- **Exercise directions**: Ignoring every picture, return the lines of the listing below word for word, from the line that holds "C201: 33nF (N002, N009) -> 33nF (0V, N002)" through the line that holds "S202: switch (GND, N2) -> button (GND, N2)".

- **Available data**:

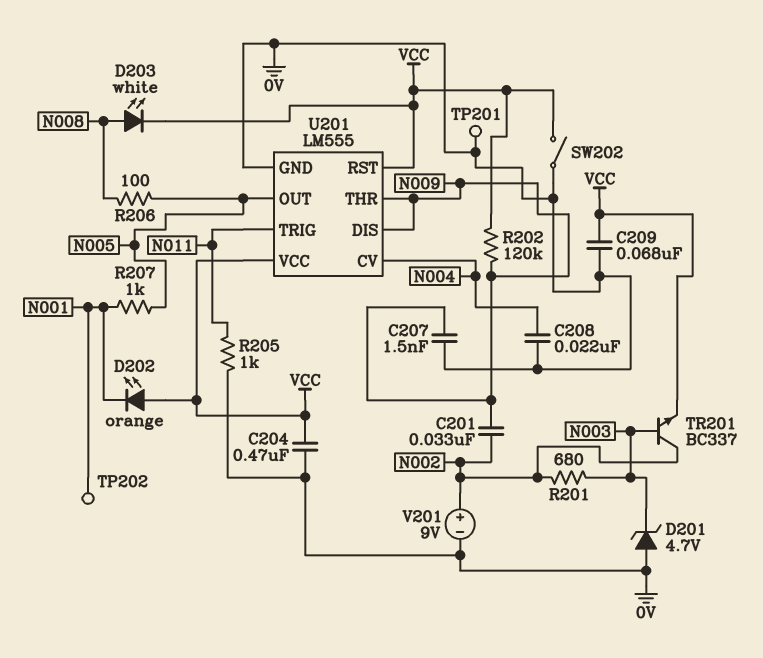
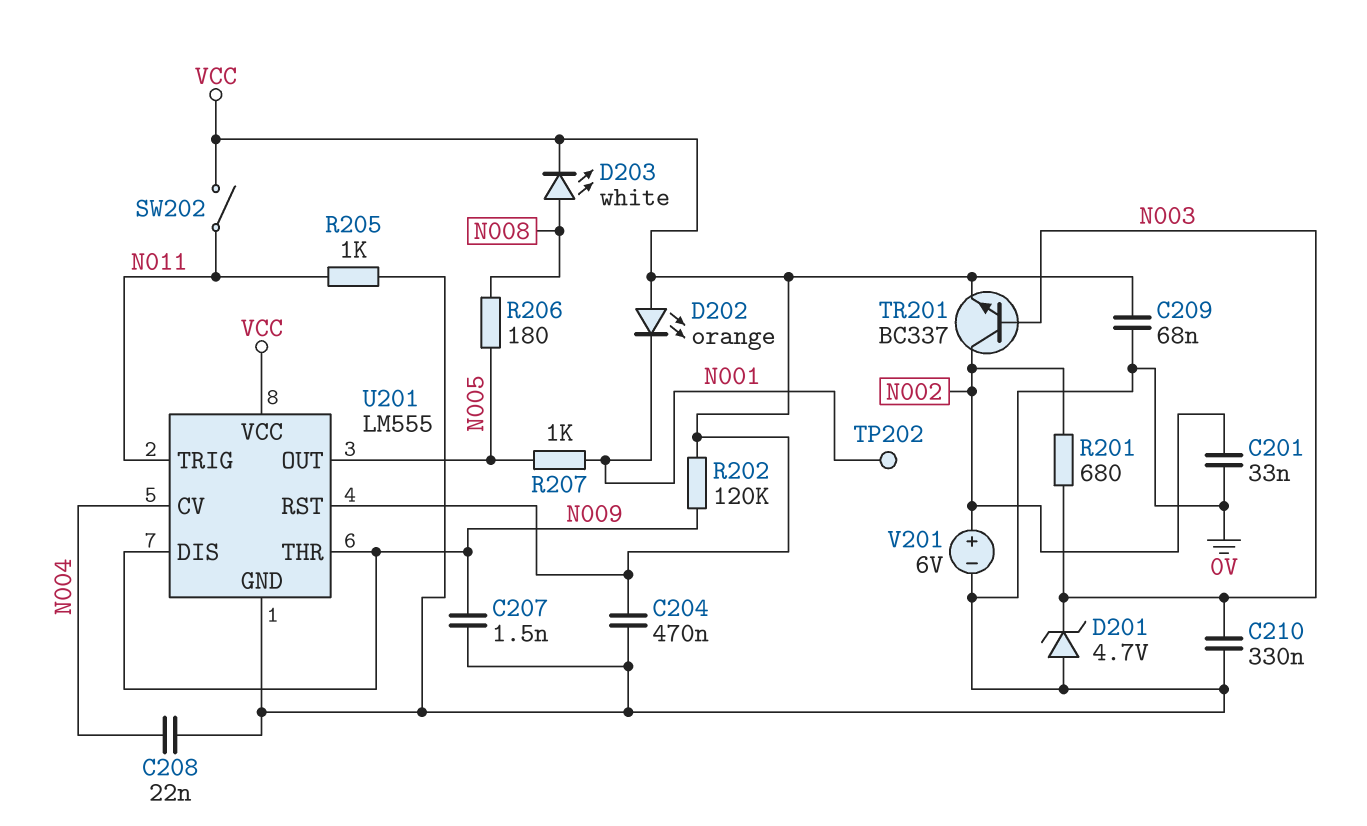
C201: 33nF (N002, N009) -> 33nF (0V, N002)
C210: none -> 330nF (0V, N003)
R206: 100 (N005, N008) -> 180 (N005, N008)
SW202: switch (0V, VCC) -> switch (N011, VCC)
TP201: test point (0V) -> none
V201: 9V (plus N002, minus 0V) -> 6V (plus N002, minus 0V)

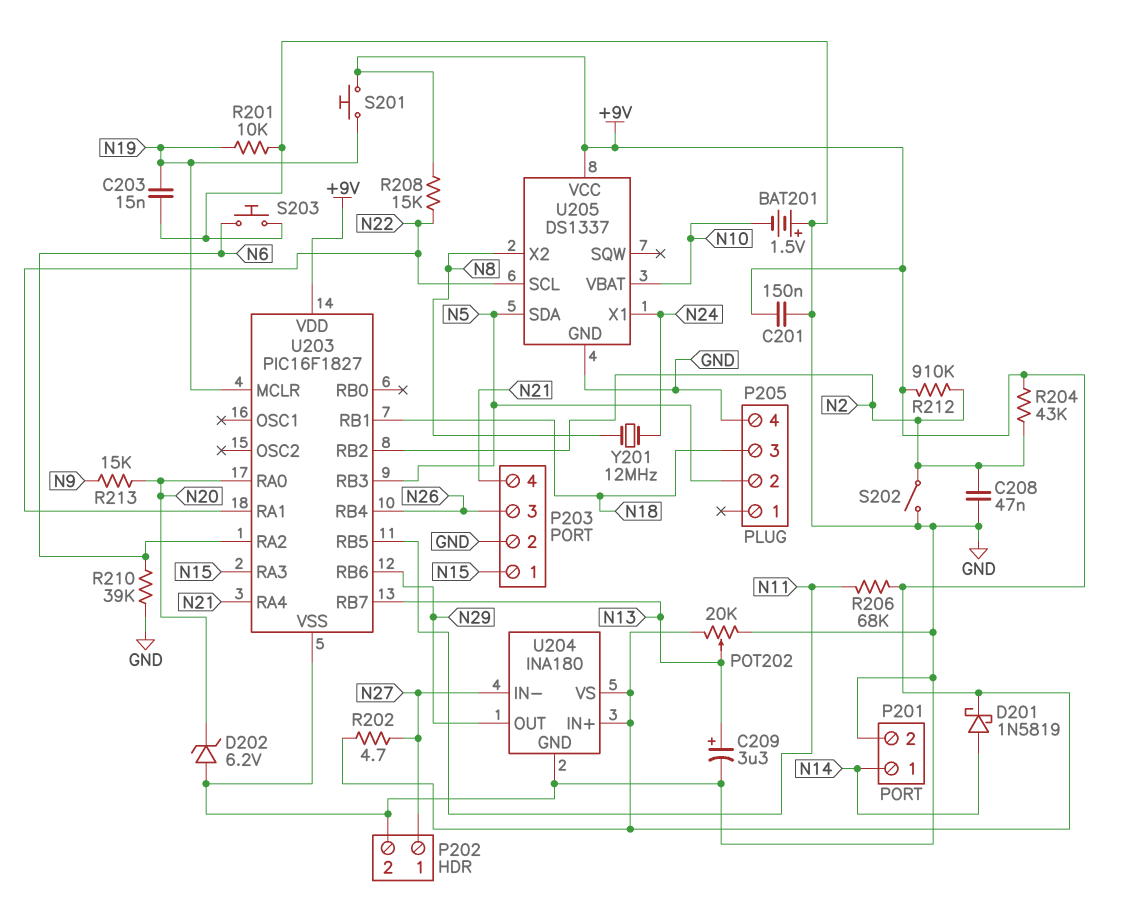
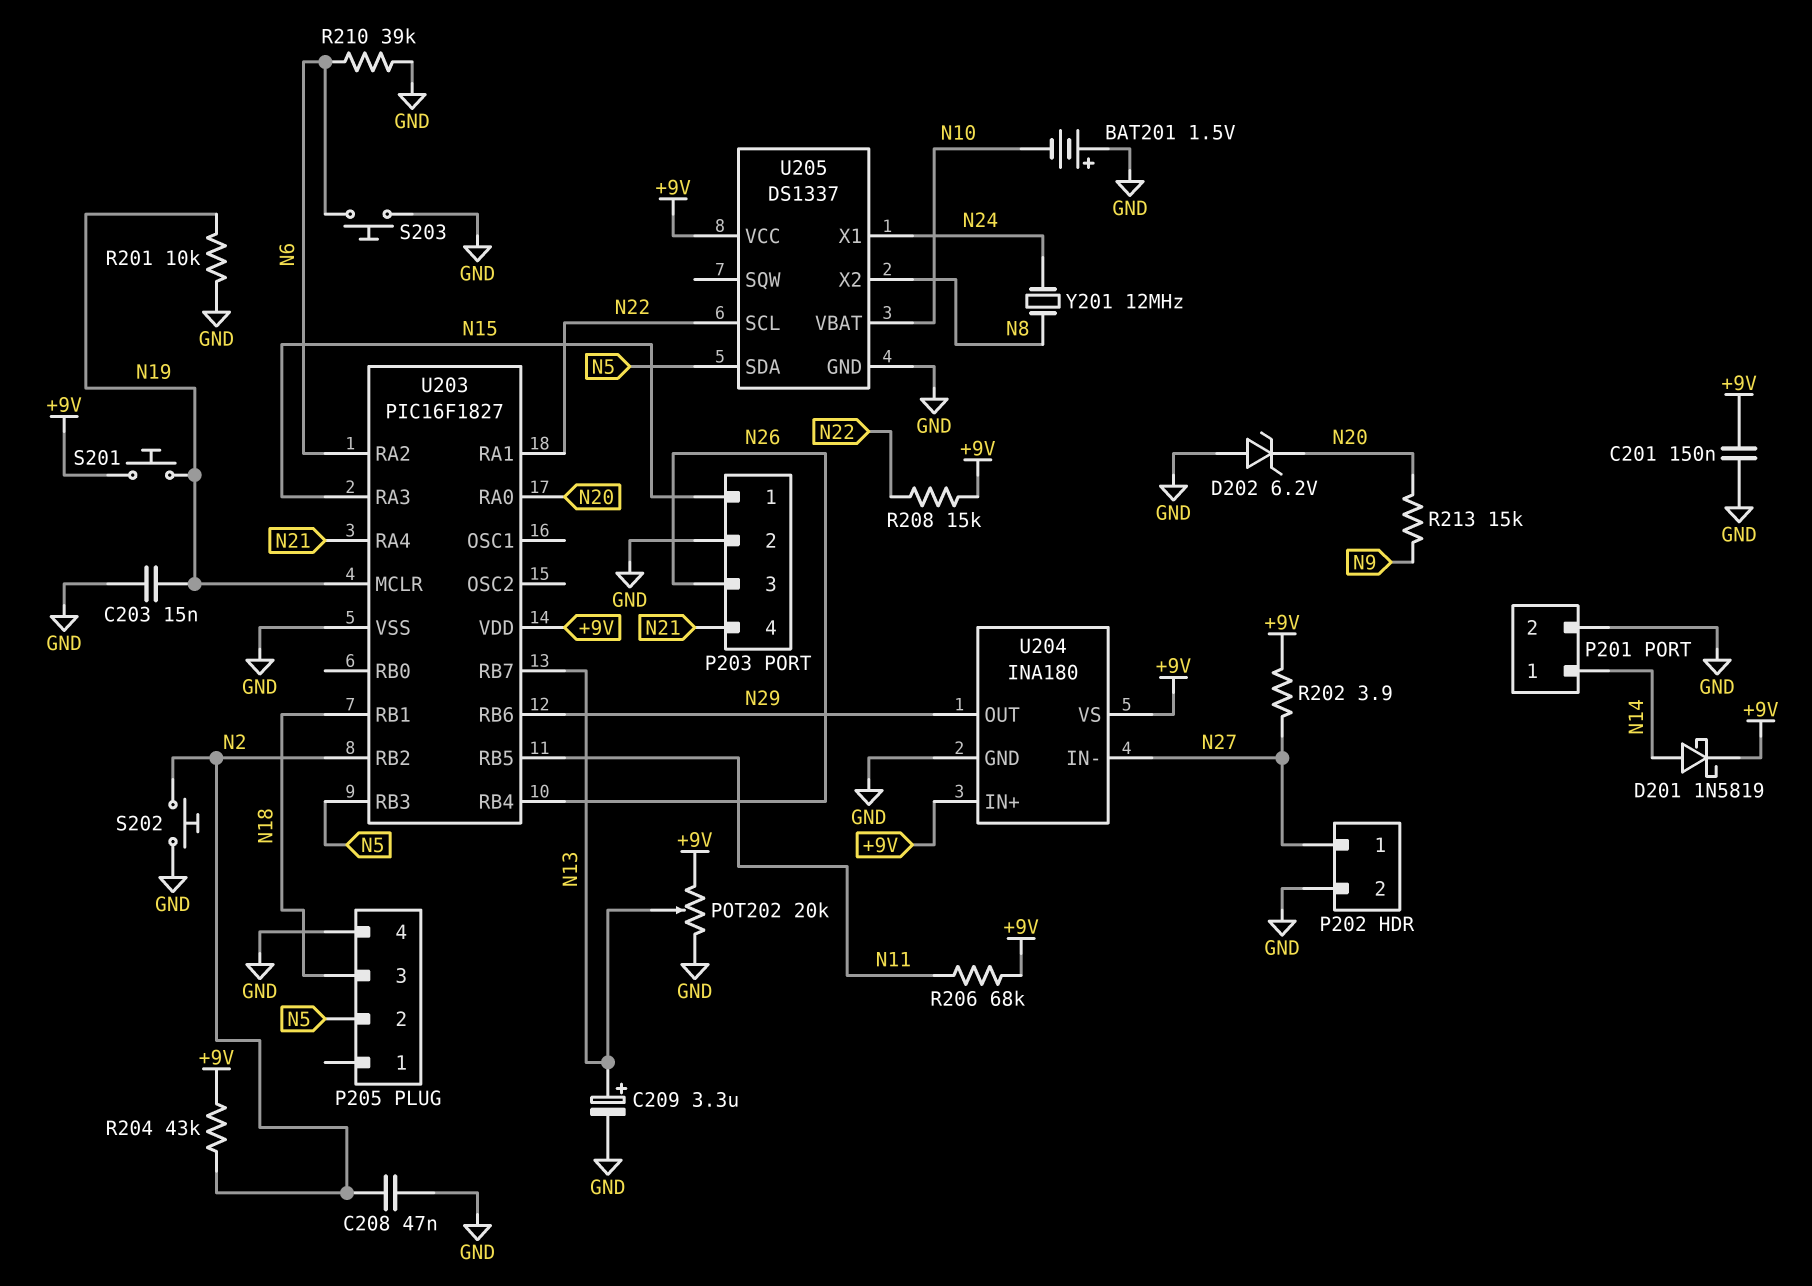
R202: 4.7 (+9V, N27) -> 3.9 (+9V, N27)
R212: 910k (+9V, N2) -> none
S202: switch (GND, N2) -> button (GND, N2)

---

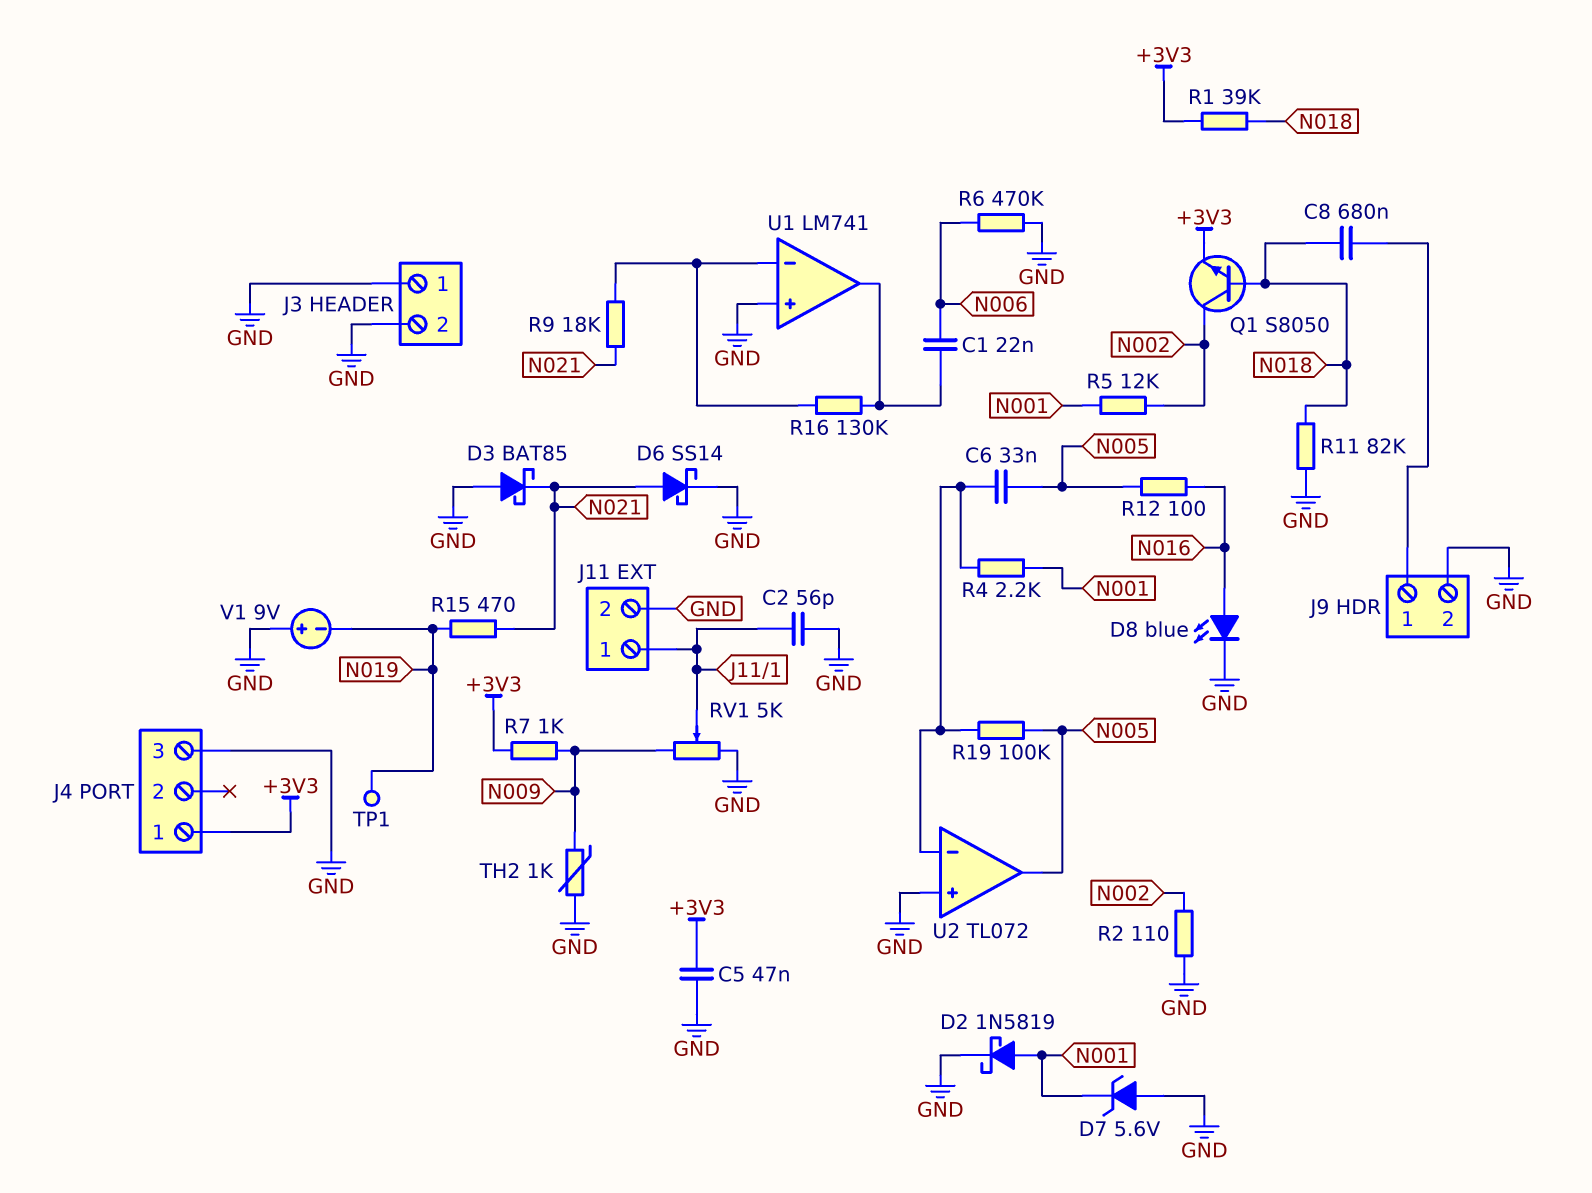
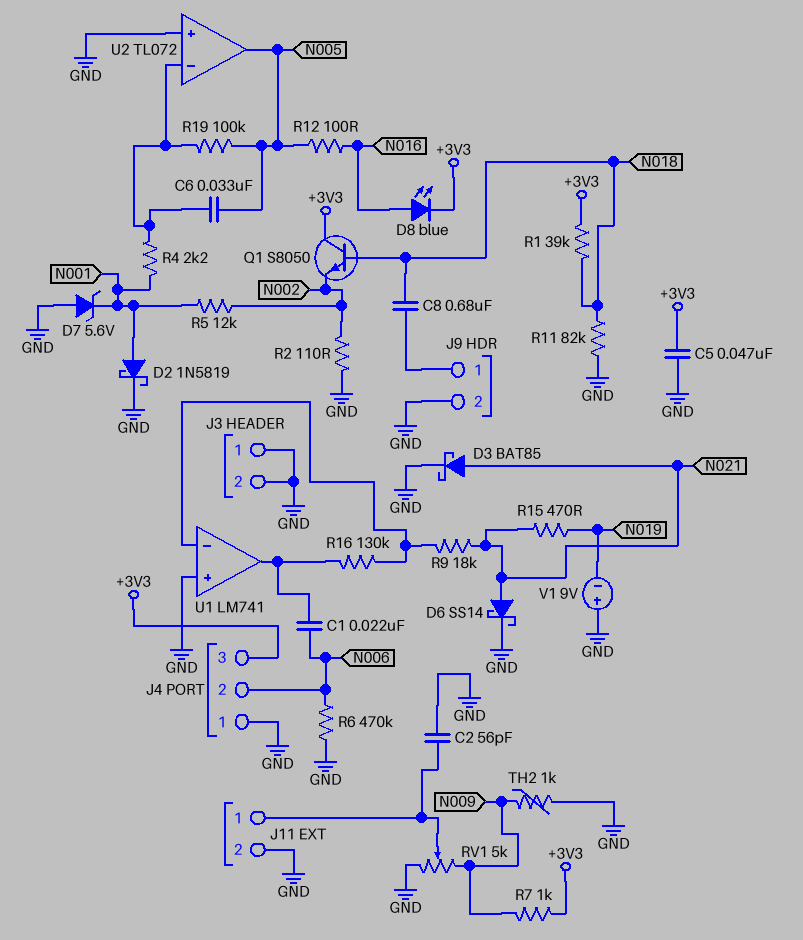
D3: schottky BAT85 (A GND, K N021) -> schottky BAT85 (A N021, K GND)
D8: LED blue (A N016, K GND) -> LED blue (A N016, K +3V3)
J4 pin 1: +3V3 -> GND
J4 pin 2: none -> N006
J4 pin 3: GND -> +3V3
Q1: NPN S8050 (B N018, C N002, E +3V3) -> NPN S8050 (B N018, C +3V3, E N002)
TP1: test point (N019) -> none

- **Answer section**:
C201: 33nF (N002, N009) -> 33nF (0V, N002)
C210: none -> 330nF (0V, N003)
R206: 100 (N005, N008) -> 180 (N005, N008)
SW202: switch (0V, VCC) -> switch (N011, VCC)
TP201: test point (0V) -> none
V201: 9V (plus N002, minus 0V) -> 6V (plus N002, minus 0V)

R202: 4.7 (+9V, N27) -> 3.9 (+9V, N27)
R212: 910k (+9V, N2) -> none
S202: switch (GND, N2) -> button (GND, N2)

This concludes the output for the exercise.